---------- RECORDED INFORMATION ----------

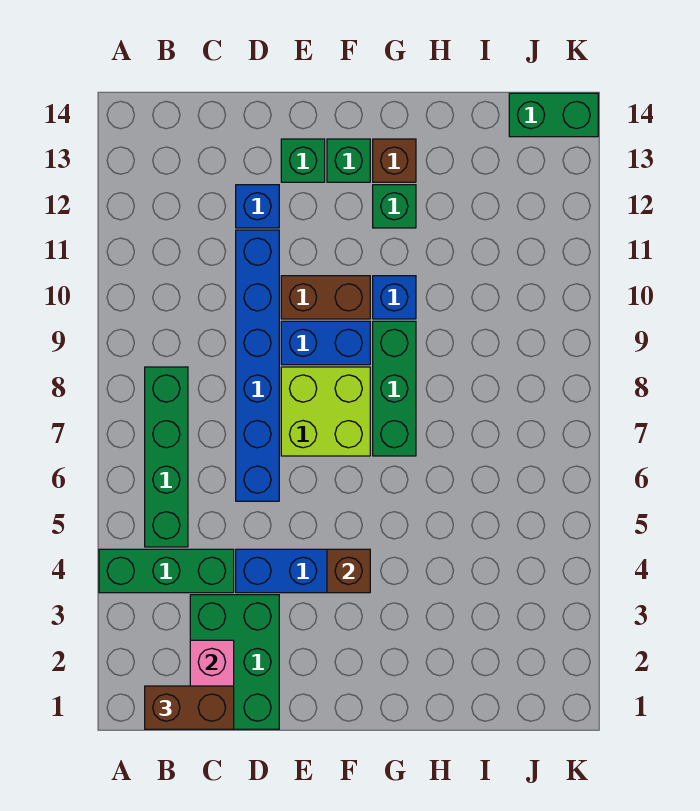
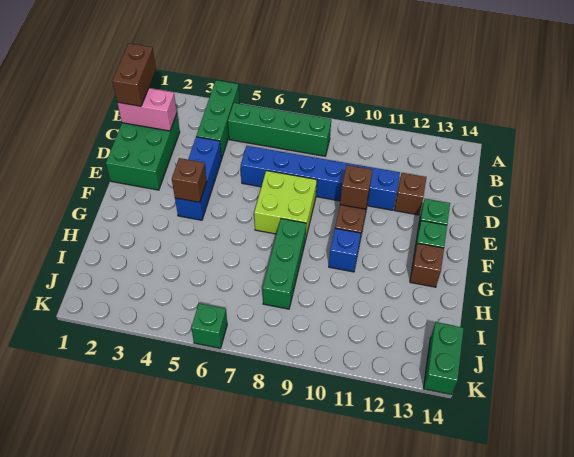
green brick C1:D3 level 1 -> green brick C1:E2 level 1
blue brick D12 level 1 -> brown brick D12 level 1
blue brick E9:F9 level 1 -> none
none -> brown brick E10 level 2
green brick G7:G9 level 1 -> green brick G8:I8 level 1
green brick G12 level 1 -> green brick K6 level 1

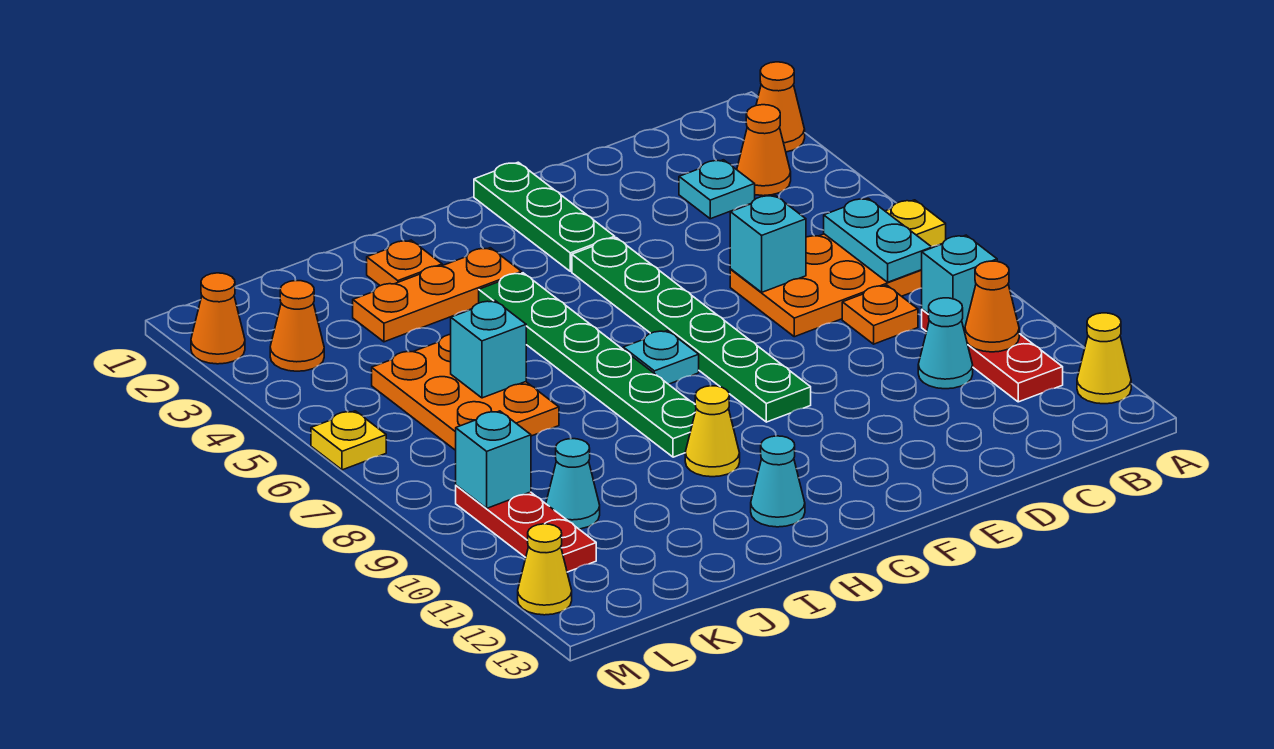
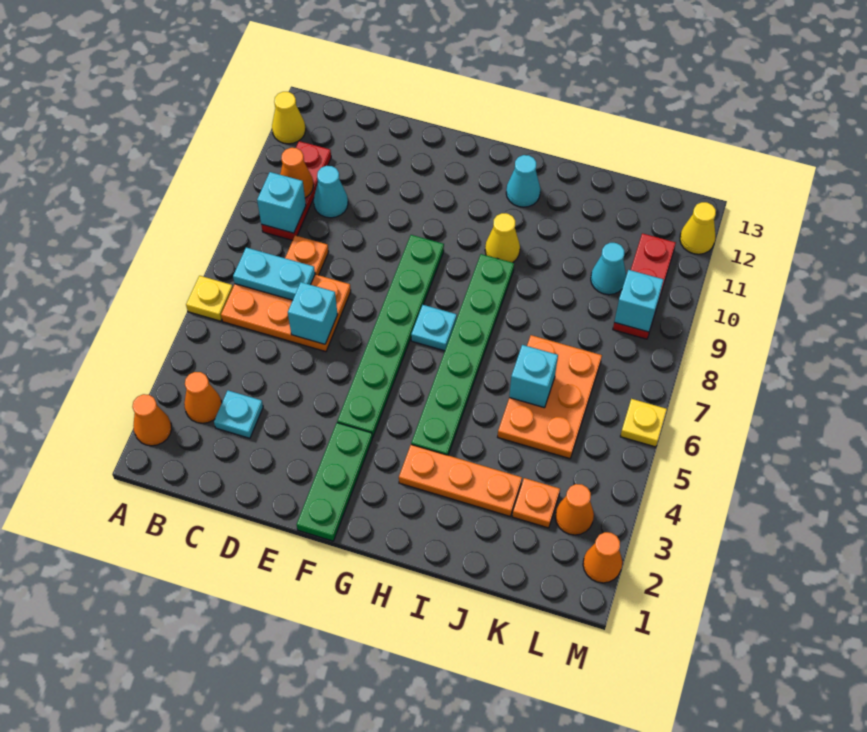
cyan plate B6:B7 level 2 -> cyan plate B7:C7 level 2
orange plate I2 level 1 -> orange plate K3 level 1

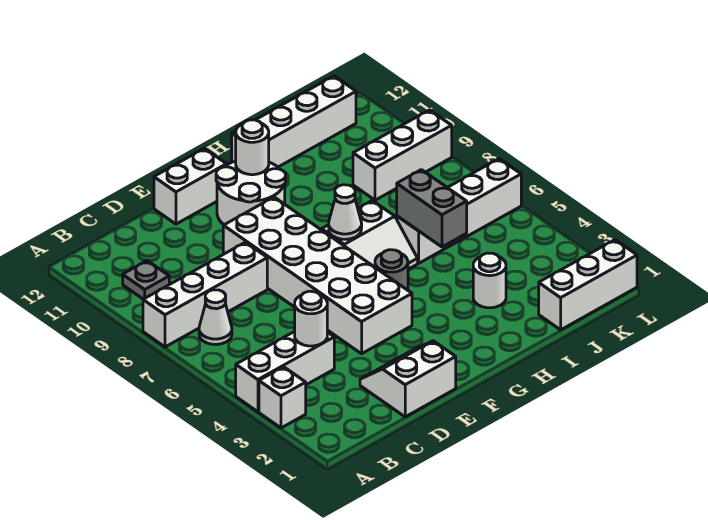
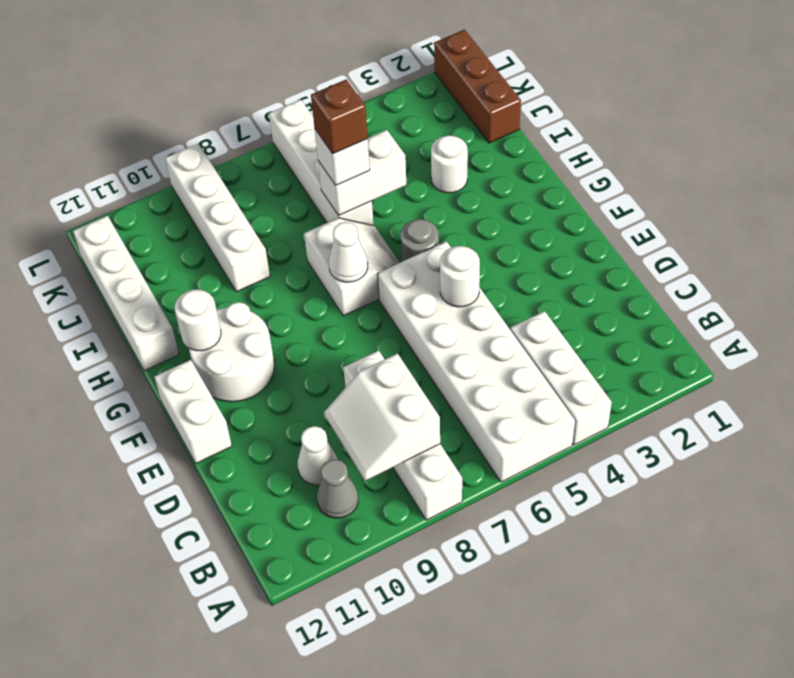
white brick A3 level 1 -> white brick I6 level 3
white cone B7 level 1 -> white cone C10 level 1
grey plate B10 level 1 -> grey cone B10 level 1
white round brick C4 level 2 -> white round brick E5 level 2
white slope D1:E2 level 1 top 1 -> white slope B8:C9 level 2 top 8
white brick E4:F9 level 1 -> white brick A5:F6 level 1
grey brick I5:I6 level 2 -> white brick I5:I6 level 2
none -> brown brick I6 level 4
white brick J1:L1 level 1 -> brown brick J1:L1 level 1
white brick J9:L9 level 1 -> white brick I9:L9 level 1

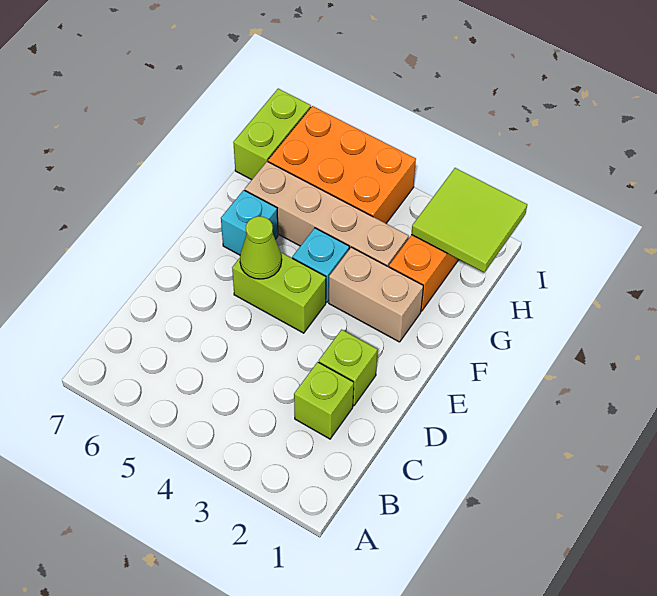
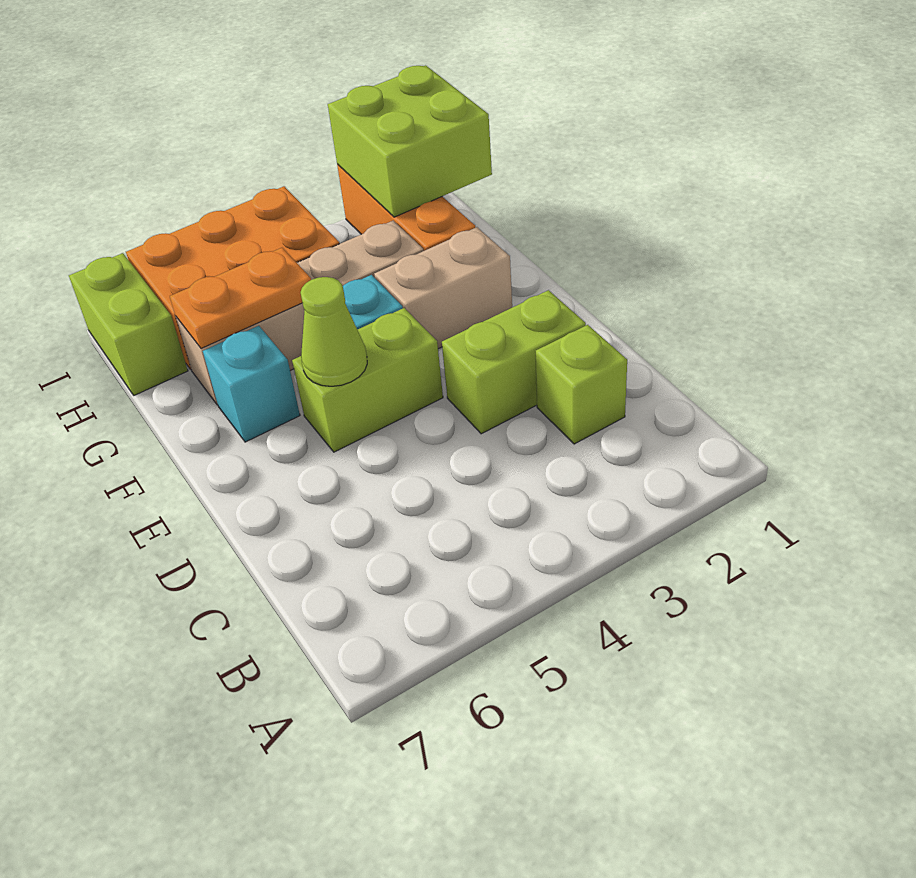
lime brick D2 level 1 -> lime brick D2:D3 level 1
none -> orange plate G5:G6 level 2
lime tile H1:I2 level 2 -> lime brick H1:I2 level 2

----------

#### PROMPT:
Please set down the data above exactly as given, leaving every picture out.

#### EXERCISE SOLUTION:
green brick C1:D3 level 1 -> green brick C1:E2 level 1
blue brick D12 level 1 -> brown brick D12 level 1
blue brick E9:F9 level 1 -> none
none -> brown brick E10 level 2
green brick G7:G9 level 1 -> green brick G8:I8 level 1
green brick G12 level 1 -> green brick K6 level 1

cyan plate B6:B7 level 2 -> cyan plate B7:C7 level 2
orange plate I2 level 1 -> orange plate K3 level 1

white brick A3 level 1 -> white brick I6 level 3
white cone B7 level 1 -> white cone C10 level 1
grey plate B10 level 1 -> grey cone B10 level 1
white round brick C4 level 2 -> white round brick E5 level 2
white slope D1:E2 level 1 top 1 -> white slope B8:C9 level 2 top 8
white brick E4:F9 level 1 -> white brick A5:F6 level 1
grey brick I5:I6 level 2 -> white brick I5:I6 level 2
none -> brown brick I6 level 4
white brick J1:L1 level 1 -> brown brick J1:L1 level 1
white brick J9:L9 level 1 -> white brick I9:L9 level 1

lime brick D2 level 1 -> lime brick D2:D3 level 1
none -> orange plate G5:G6 level 2
lime tile H1:I2 level 2 -> lime brick H1:I2 level 2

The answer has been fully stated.